[WHAT TO WORK ON]
Look over the lines below. Report each one that includes the string "button".

(Data extracted from a collection)
________

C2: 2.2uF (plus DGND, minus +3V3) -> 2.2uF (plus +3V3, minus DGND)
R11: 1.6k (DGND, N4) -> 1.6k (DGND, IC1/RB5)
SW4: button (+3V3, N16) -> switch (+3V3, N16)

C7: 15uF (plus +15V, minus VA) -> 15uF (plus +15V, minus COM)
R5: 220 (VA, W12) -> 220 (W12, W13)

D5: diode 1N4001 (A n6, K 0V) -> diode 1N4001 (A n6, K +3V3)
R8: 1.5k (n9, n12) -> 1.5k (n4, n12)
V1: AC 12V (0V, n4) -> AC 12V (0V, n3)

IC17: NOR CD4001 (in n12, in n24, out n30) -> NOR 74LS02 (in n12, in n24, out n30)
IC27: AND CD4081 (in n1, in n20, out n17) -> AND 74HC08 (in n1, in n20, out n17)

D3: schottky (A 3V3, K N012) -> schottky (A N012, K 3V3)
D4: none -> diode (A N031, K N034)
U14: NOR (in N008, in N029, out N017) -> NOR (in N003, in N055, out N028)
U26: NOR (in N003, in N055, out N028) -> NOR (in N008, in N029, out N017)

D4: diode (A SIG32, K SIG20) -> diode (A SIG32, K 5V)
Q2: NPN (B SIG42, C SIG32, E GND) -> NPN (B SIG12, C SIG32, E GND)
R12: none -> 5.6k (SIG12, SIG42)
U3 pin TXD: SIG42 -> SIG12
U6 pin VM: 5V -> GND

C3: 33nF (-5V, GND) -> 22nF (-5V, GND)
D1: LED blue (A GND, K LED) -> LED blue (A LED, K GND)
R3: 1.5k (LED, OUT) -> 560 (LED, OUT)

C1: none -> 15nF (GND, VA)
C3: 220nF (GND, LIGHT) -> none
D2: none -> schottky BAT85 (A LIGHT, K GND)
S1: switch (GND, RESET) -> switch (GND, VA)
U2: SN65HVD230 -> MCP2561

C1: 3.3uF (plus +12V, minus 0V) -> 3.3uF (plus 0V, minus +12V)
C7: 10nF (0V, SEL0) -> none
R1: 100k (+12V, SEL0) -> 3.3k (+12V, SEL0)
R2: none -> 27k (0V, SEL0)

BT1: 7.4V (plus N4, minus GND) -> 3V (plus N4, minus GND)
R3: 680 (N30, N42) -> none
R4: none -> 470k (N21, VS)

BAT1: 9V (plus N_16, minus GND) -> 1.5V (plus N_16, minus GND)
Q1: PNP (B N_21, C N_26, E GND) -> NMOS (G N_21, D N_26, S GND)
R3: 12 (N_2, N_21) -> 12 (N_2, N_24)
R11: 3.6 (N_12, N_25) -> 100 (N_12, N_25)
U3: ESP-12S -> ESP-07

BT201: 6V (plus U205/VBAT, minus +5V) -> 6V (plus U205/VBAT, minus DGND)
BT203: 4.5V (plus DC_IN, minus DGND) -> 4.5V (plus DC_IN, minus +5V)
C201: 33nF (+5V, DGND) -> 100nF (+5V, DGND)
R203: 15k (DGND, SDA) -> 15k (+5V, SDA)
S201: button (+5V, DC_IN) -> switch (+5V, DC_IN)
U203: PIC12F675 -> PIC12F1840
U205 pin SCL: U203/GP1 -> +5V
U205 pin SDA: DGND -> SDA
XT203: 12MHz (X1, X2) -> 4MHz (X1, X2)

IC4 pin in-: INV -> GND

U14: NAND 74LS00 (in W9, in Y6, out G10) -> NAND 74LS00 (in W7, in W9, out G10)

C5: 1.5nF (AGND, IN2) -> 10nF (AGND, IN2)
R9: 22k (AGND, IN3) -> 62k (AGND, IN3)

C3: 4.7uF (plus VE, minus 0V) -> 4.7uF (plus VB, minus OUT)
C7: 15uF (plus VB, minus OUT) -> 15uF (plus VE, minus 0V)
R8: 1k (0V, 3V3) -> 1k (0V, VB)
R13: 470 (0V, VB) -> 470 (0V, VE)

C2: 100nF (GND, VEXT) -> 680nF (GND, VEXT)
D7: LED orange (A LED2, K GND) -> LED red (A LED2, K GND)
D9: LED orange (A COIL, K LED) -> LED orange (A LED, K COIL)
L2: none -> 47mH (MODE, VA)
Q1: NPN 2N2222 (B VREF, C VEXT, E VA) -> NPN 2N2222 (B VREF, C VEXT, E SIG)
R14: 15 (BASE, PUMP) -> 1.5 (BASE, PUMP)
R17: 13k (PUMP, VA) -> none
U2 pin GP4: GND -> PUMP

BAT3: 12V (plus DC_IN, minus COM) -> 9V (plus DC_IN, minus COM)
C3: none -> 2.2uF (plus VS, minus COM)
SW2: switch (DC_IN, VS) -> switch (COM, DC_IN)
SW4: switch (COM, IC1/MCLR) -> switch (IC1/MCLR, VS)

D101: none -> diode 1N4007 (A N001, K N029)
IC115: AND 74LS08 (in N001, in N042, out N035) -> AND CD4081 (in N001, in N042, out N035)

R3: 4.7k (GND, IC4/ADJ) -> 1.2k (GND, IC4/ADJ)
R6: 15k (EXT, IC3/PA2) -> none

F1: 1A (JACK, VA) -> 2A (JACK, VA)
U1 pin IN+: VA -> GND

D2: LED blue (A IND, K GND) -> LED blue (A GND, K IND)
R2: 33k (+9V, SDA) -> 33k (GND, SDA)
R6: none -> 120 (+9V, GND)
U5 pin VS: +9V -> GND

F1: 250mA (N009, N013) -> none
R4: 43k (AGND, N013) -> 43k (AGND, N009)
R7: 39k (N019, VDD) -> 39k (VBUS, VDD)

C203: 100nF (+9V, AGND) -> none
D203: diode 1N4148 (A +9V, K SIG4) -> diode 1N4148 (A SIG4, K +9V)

________

[EXPECTED ANSWER]
SW4: button (+3V3, N16) -> switch (+3V3, N16)
S201: button (+5V, DC_IN) -> switch (+5V, DC_IN)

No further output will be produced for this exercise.